Task brief -> Make a verbatim transcription of the records, without the pictures.

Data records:
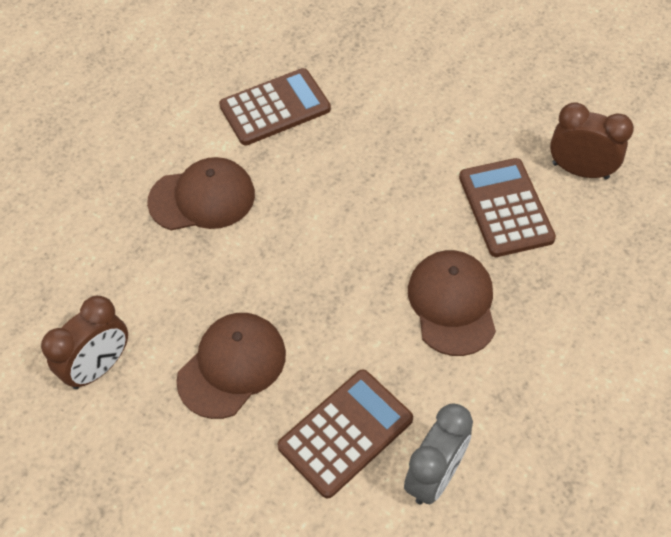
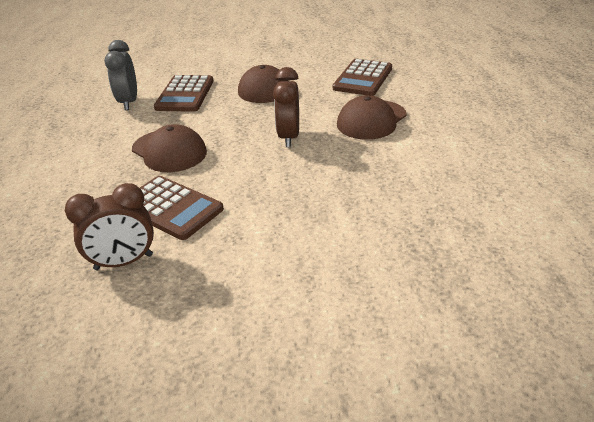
camera: 140 degrees right, 20 degrees down
brown clock [41,296,128,389] -> brown clock moved to [273,67,299,147]
brown calculator [219,68,331,146] -> brown calculator moved to [333,59,392,96]

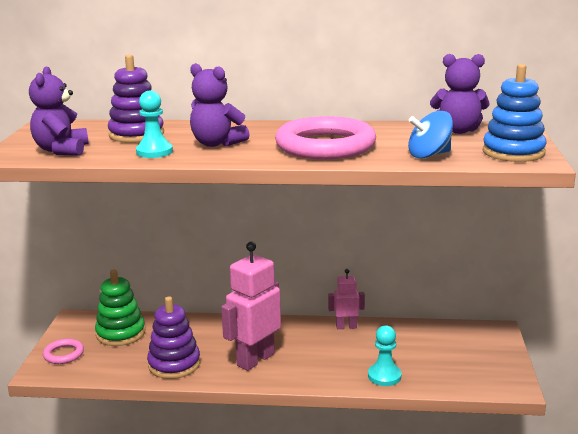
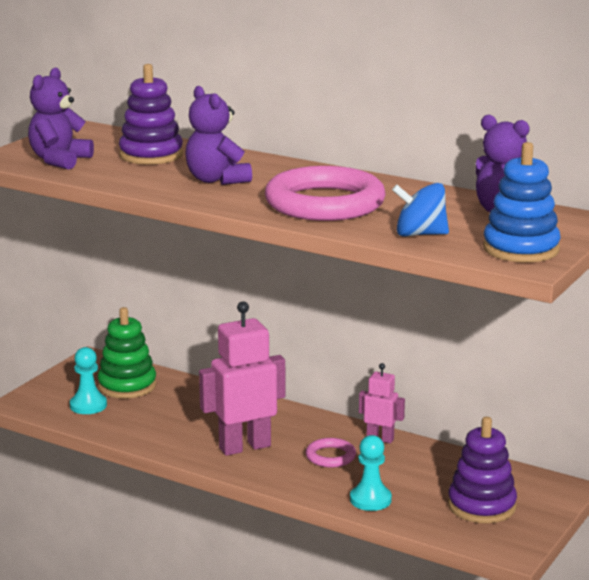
camera: 25 degrees right, 0 degrees up
pink ring [43,339,84,364] -> pink ring moved to [306,438,356,468]
turquoise pawn [136,91,173,158] -> turquoise pawn moved to [70,347,107,414]
purple stacking toy [147,296,200,379] -> purple stacking toy moved to [448,417,517,523]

Task response ->
camera: 140 degrees right, 20 degrees down
brown clock [41,296,128,389] -> brown clock moved to [273,67,299,147]
brown calculator [219,68,331,146] -> brown calculator moved to [333,59,392,96]

camera: 25 degrees right, 0 degrees up
pink ring [43,339,84,364] -> pink ring moved to [306,438,356,468]
turquoise pawn [136,91,173,158] -> turquoise pawn moved to [70,347,107,414]
purple stacking toy [147,296,200,379] -> purple stacking toy moved to [448,417,517,523]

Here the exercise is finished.